— SUPPLIED DATA —
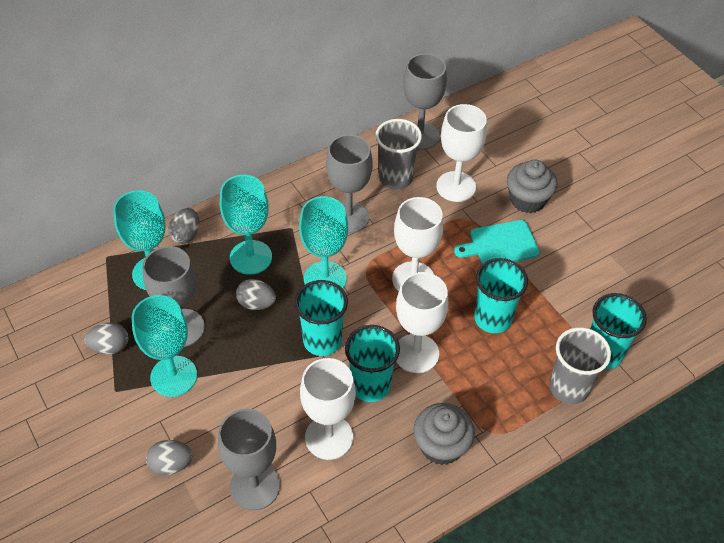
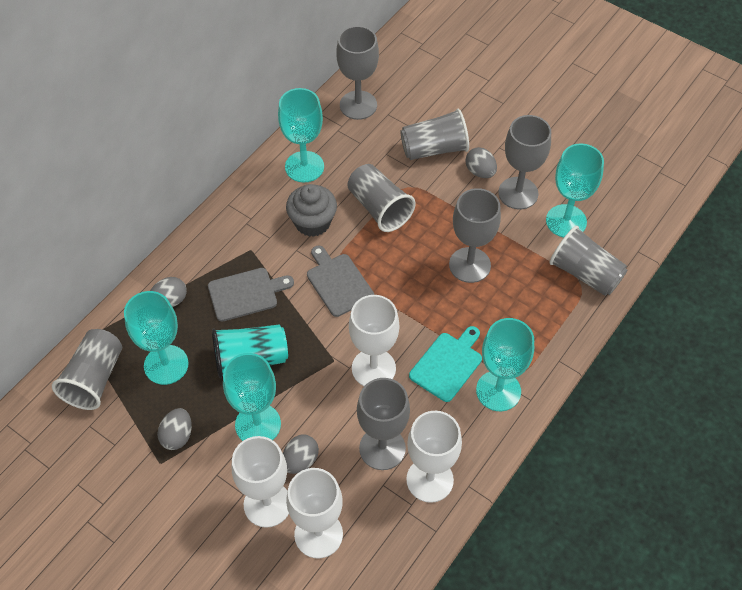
grey cup: 2 -> 4
grey cupcake: 2 -> 1
grey cutting board: 0 -> 2
turquoise cup: 4 -> 1
turquoise goblet: 4 -> 5

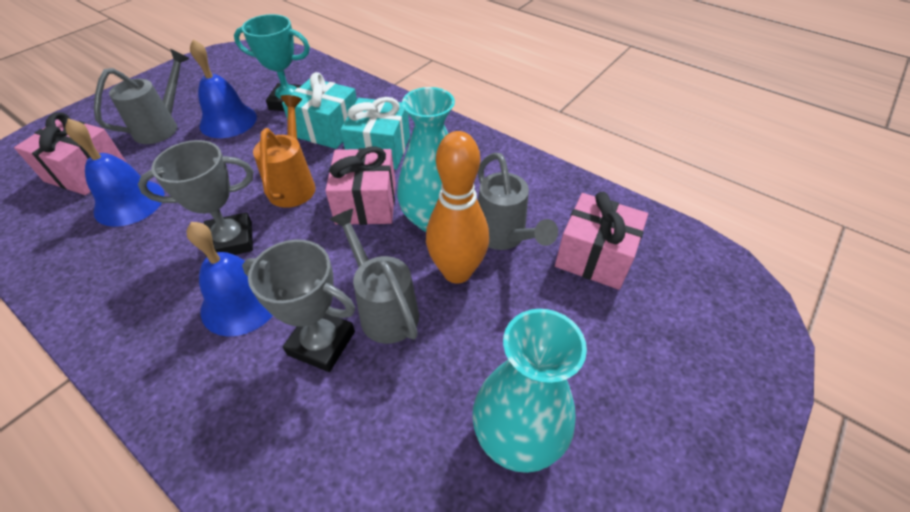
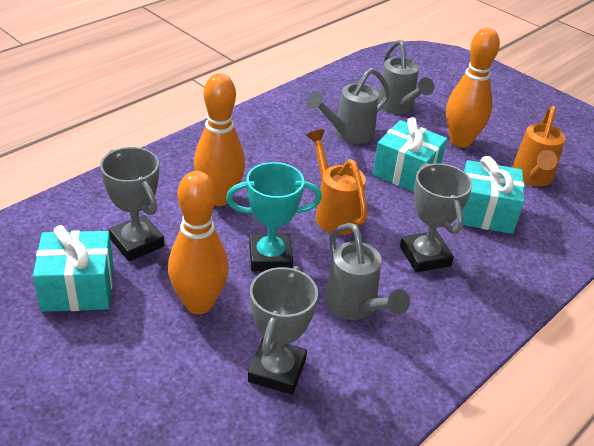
blue bell: 3 -> 0
grey trophy: 2 -> 3
orange bowling pin: 1 -> 3
orange watering can: 1 -> 2
pink gift: 3 -> 0
turquoise gift: 2 -> 3
turquoise vase: 2 -> 0

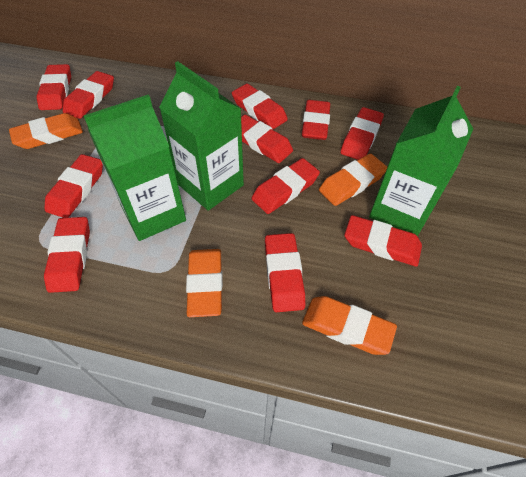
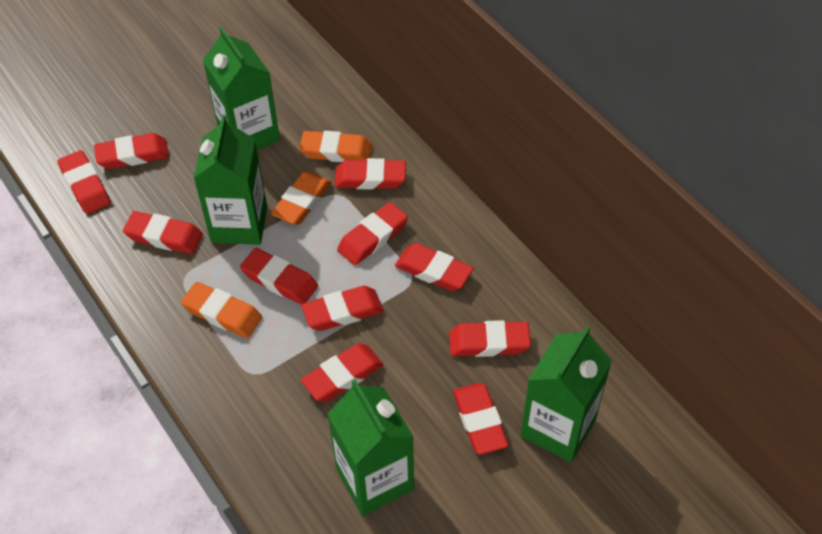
green carton: 3 -> 4
orange eraser: 4 -> 3

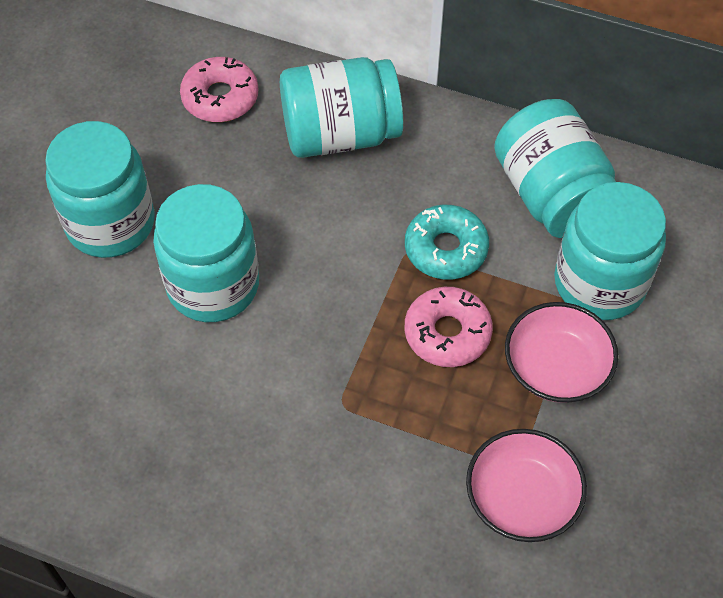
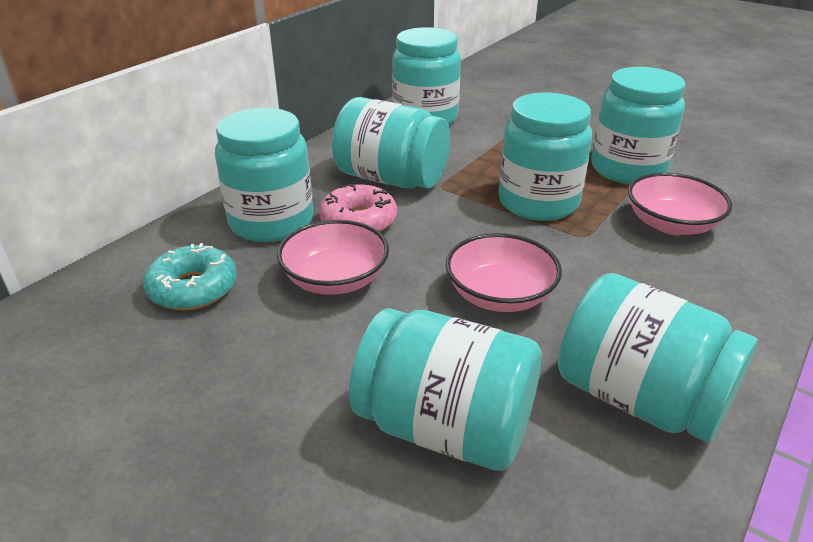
pink bowl: 2 -> 3
pink donut: 2 -> 1
turquoise jar: 5 -> 7

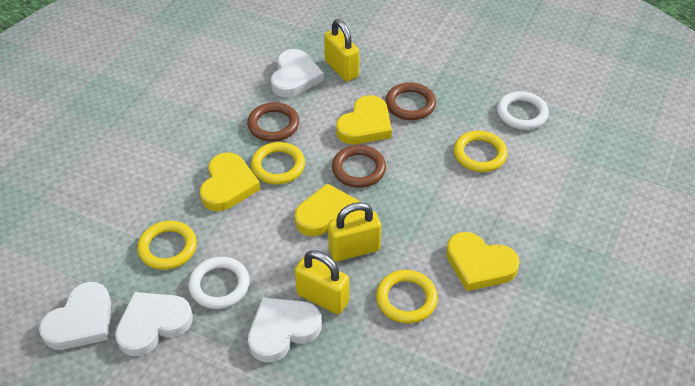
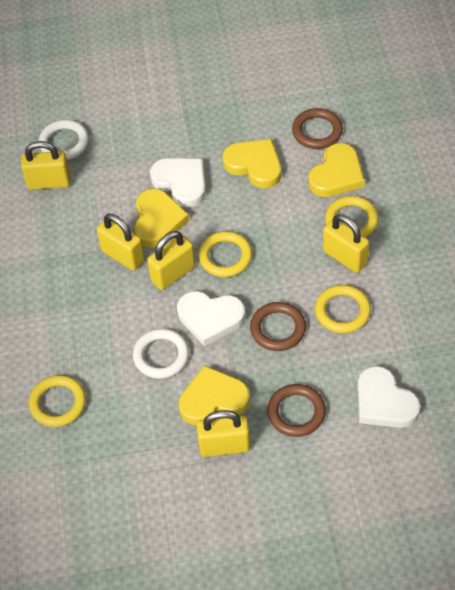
white heart: 4 -> 3
yellow padlock: 3 -> 5

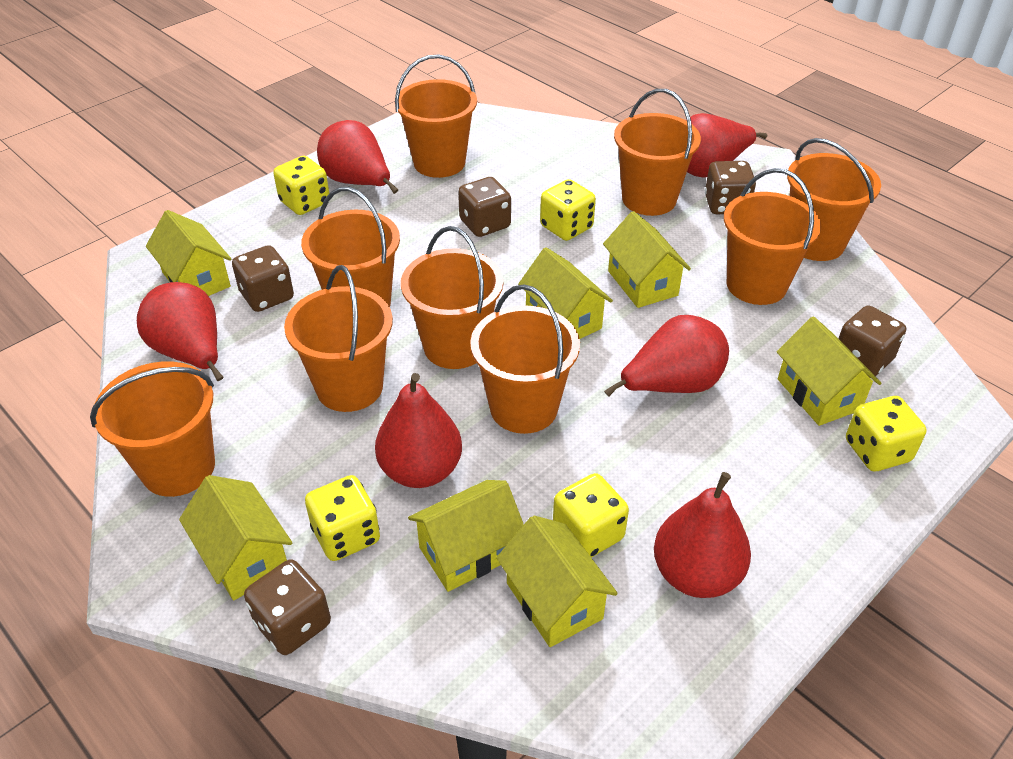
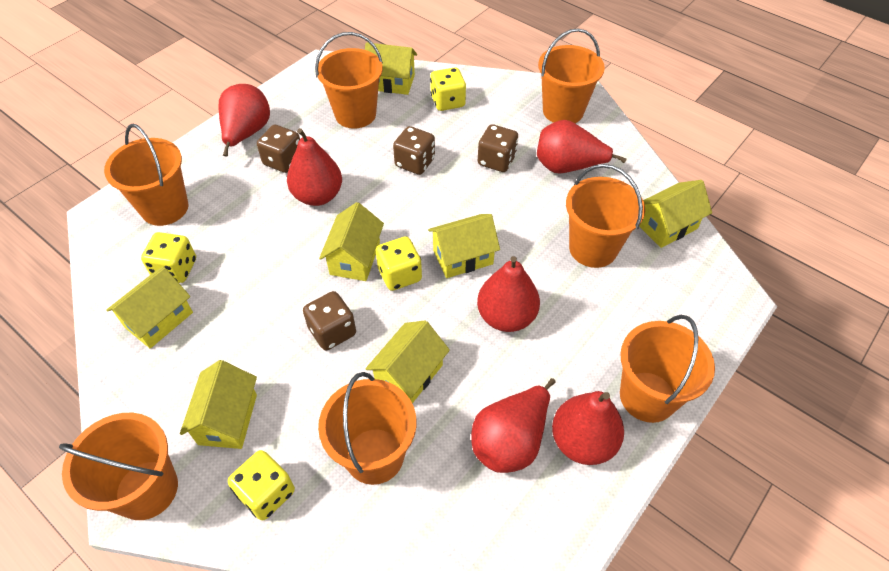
brown dice: 5 -> 4
orange bucket: 9 -> 7
yellow dice: 5 -> 4

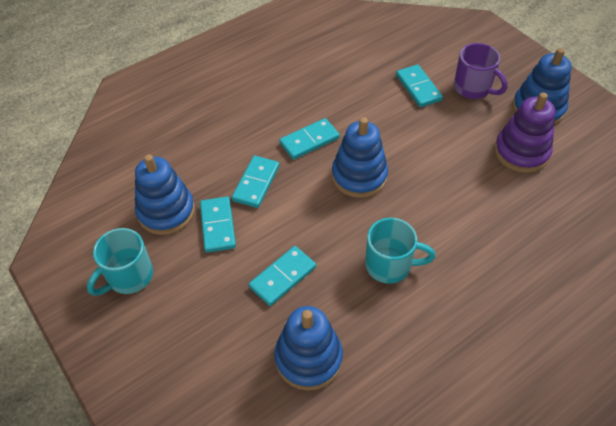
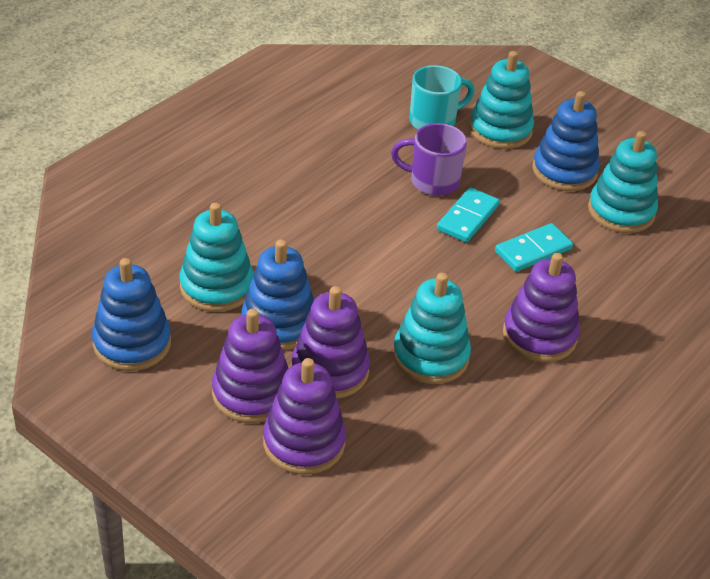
blue stacking toy: 4 -> 3
purple stacking toy: 1 -> 4
turquoise domino: 5 -> 2
turquoise mug: 2 -> 1
turquoise stacking toy: 0 -> 4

— ACTIVITY —
Each line above where the word "stacking" occurs should be returned in full.

— OUTPUT FOR THIS TASK —
blue stacking toy: 4 -> 3
purple stacking toy: 1 -> 4
turquoise stacking toy: 0 -> 4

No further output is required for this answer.